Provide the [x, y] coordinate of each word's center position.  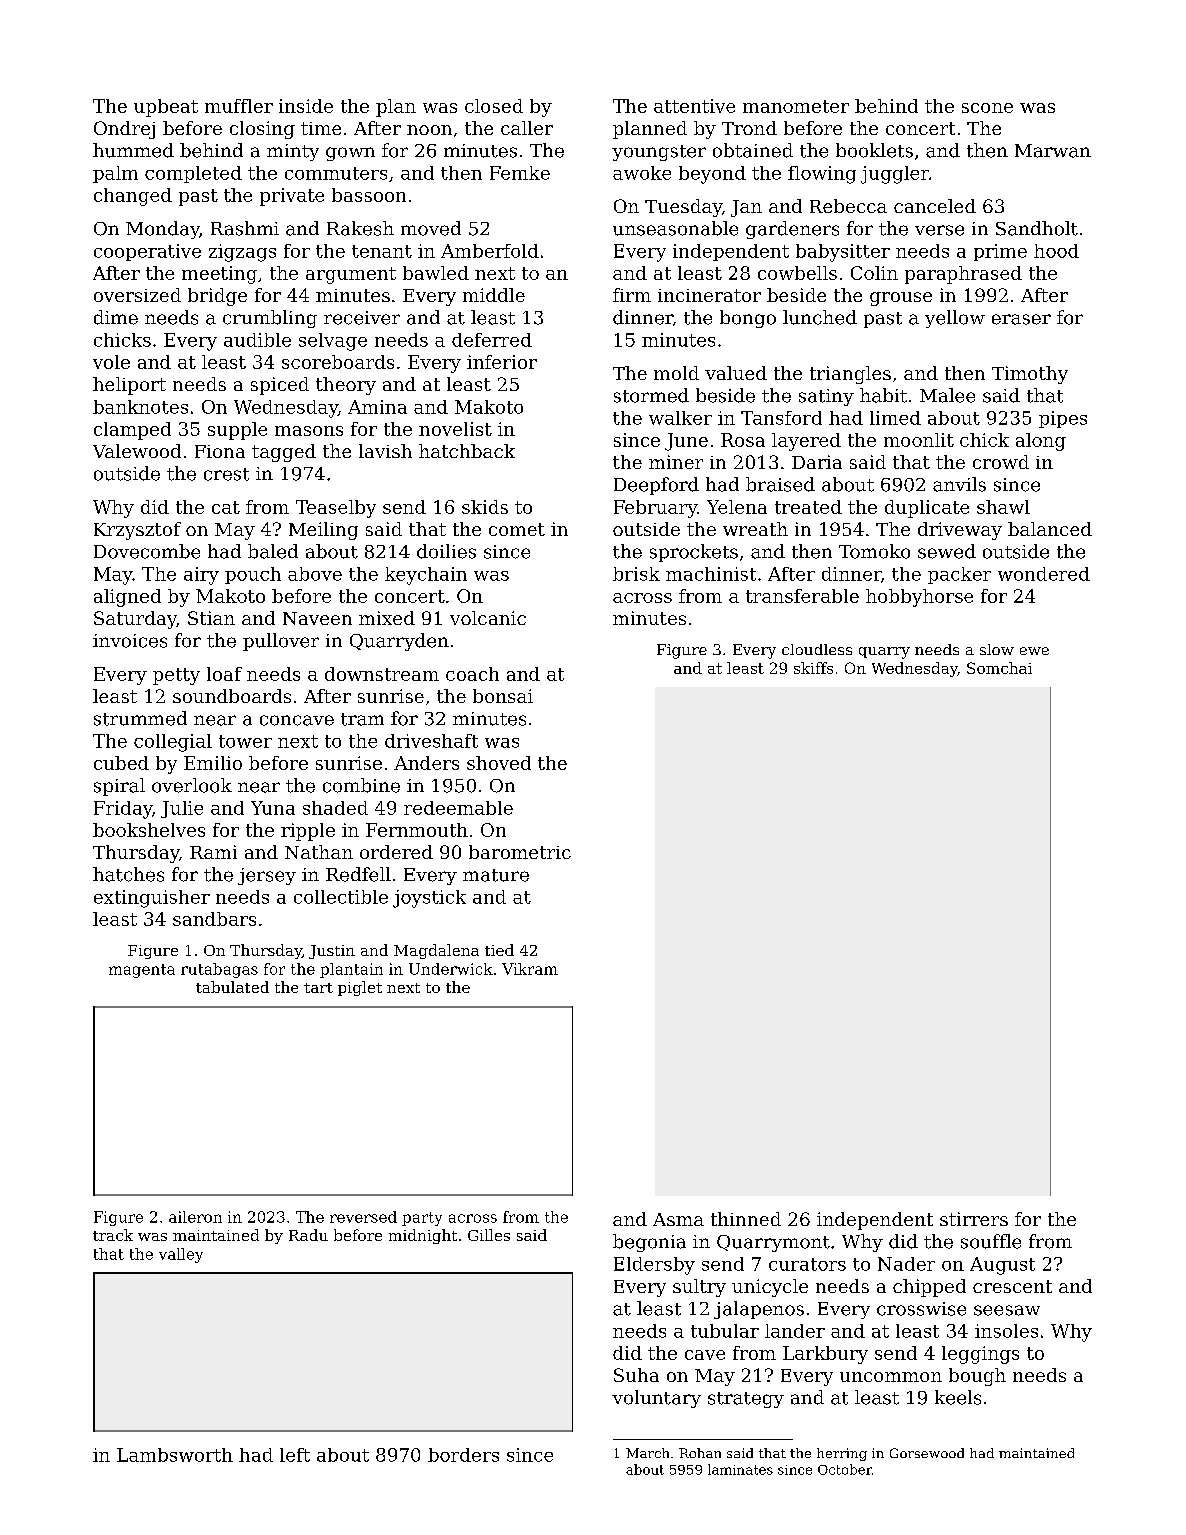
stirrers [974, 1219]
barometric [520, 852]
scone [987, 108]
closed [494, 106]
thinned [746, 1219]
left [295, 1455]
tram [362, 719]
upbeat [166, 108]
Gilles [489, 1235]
━━━━━━━━
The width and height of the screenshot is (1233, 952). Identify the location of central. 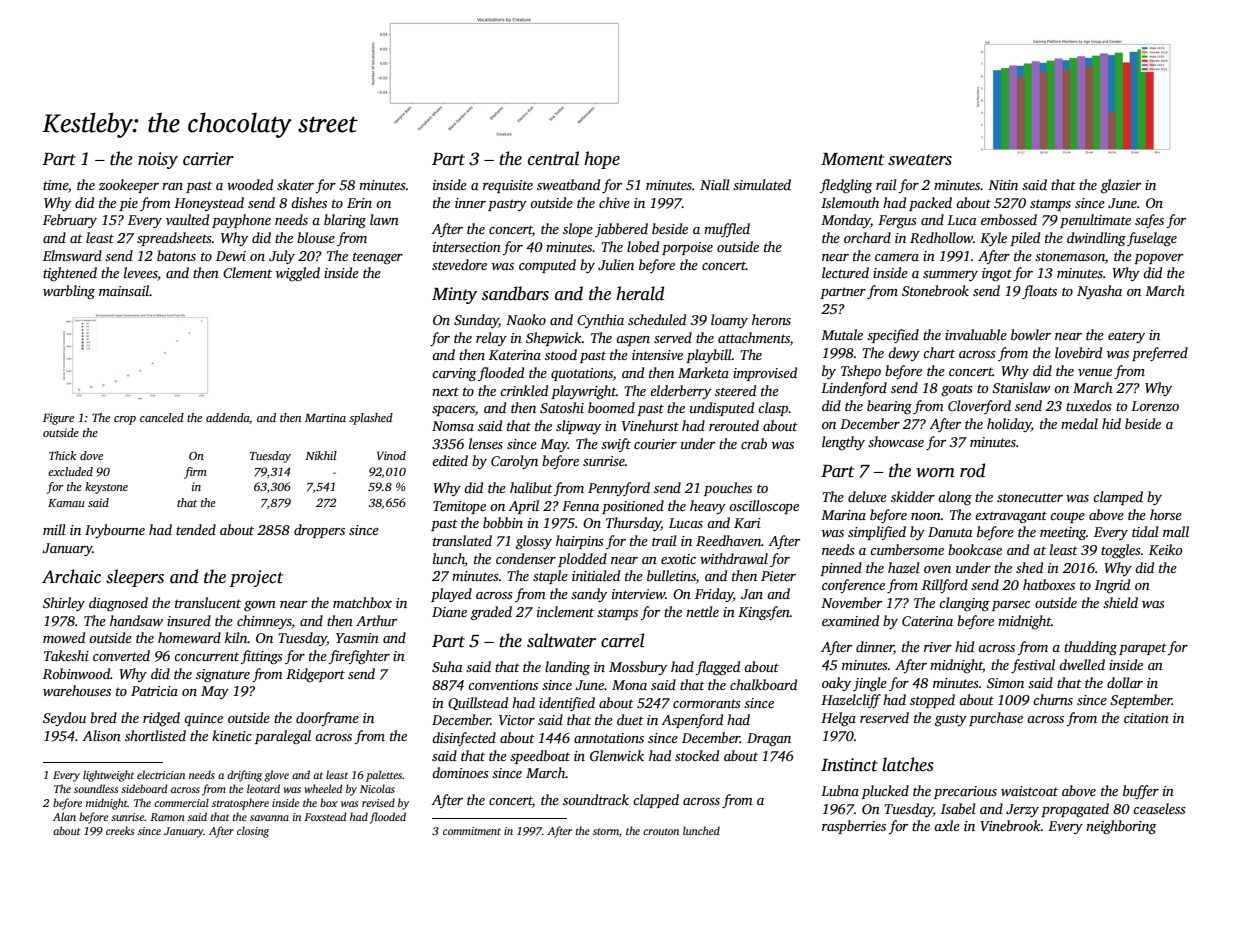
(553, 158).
━━━━━━━━
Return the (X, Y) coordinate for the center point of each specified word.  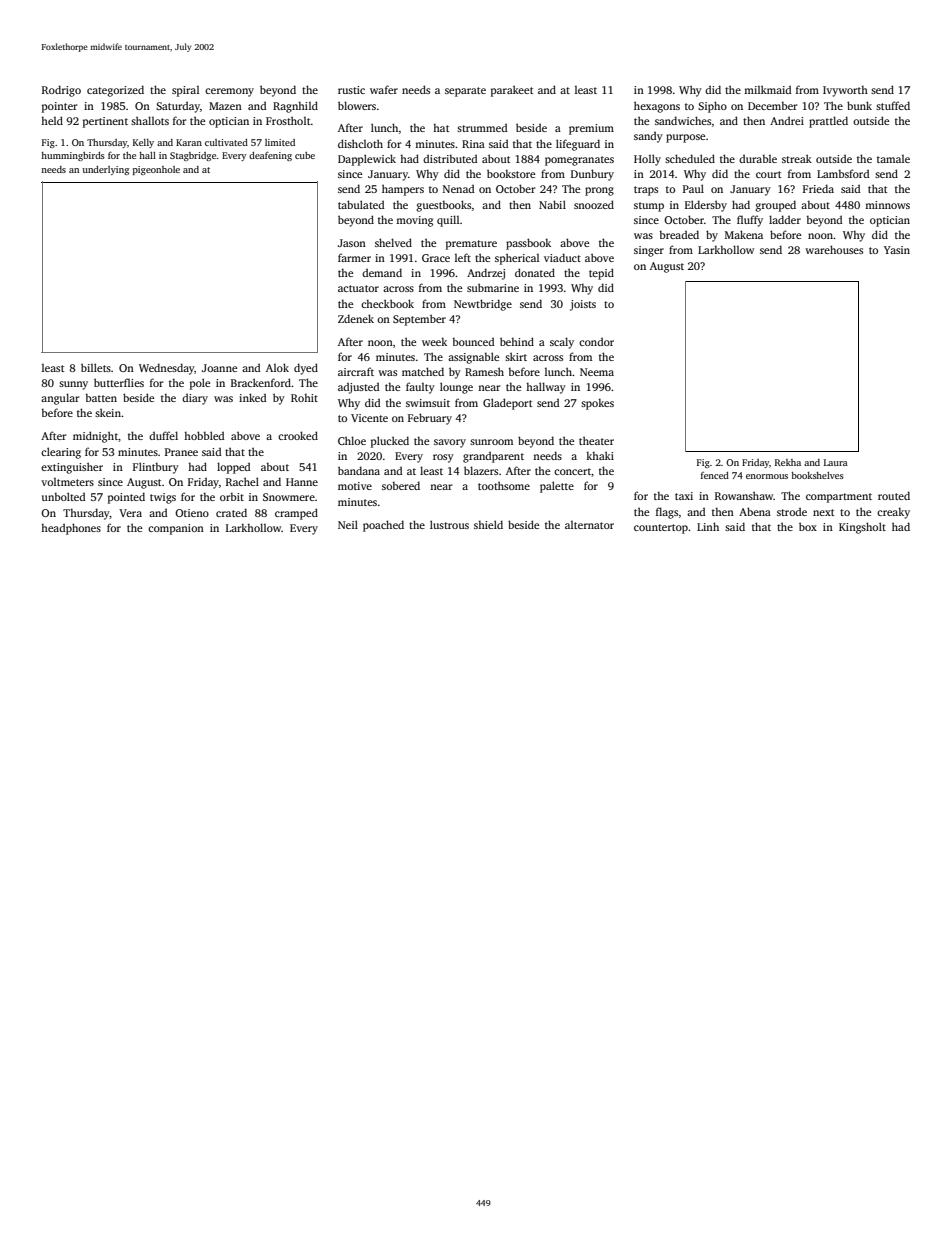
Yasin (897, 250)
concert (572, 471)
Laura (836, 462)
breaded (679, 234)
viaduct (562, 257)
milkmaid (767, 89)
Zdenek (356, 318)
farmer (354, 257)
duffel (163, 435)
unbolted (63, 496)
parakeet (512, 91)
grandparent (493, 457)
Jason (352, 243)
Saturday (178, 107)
━━━━━━━━
> OBIETTIVO
Ricopia senza modifiche le righe a partire da quella che contiene "Provide the [x, y]" e fino a quella che contiene "Gilles [489, 1235]", entrambe incluse. Lascia fuori le immagini.

> RISULTATO
Provide the [x, y] coordinate of each word's center position.  
stirrers [974, 1219]
barometric [520, 852]
scone [987, 108]
closed [494, 106]
thinned [746, 1219]
left [295, 1455]
tram [362, 719]
upbeat [166, 108]
Gilles [489, 1235]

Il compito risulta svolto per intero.